Task goal -
In the entries below, find each line with the word "cone" and pull it out.

Material for this exercise -
##########
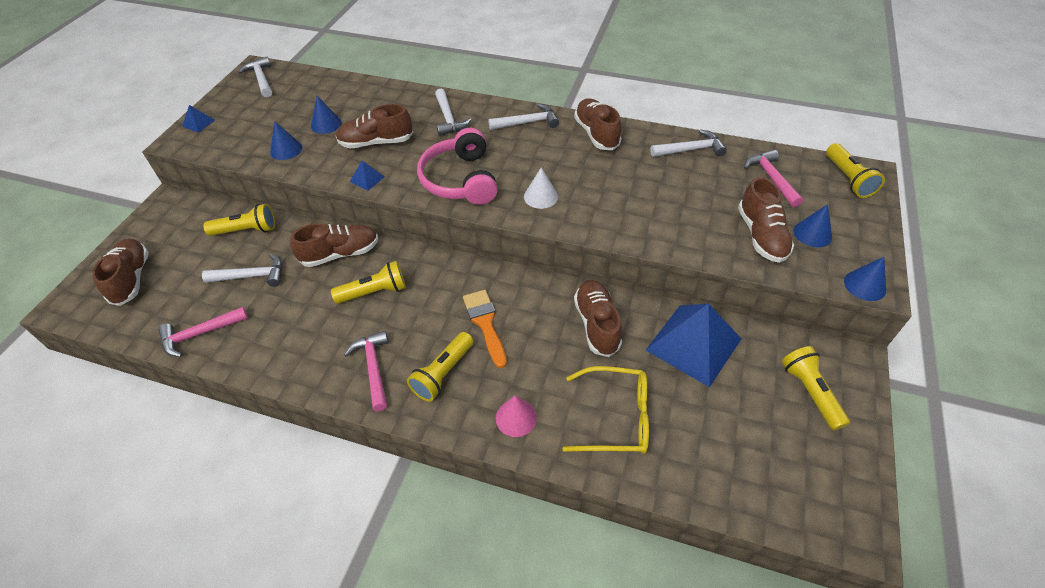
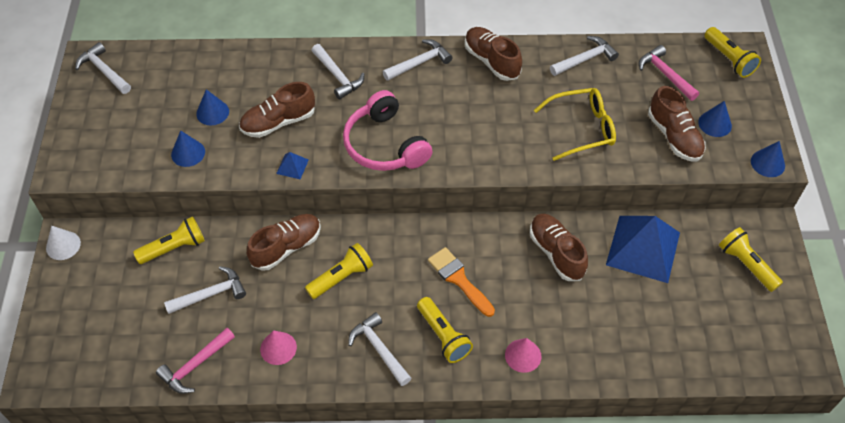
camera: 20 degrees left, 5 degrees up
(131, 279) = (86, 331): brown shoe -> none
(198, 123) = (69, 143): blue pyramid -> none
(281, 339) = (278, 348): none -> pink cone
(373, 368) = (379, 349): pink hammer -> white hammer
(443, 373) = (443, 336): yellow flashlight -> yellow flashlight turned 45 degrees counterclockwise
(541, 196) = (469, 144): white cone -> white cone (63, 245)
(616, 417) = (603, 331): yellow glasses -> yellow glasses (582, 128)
##########
Reply to the exercise -
(281, 339) = (278, 348): none -> pink cone
(541, 196) = (469, 144): white cone -> white cone (63, 245)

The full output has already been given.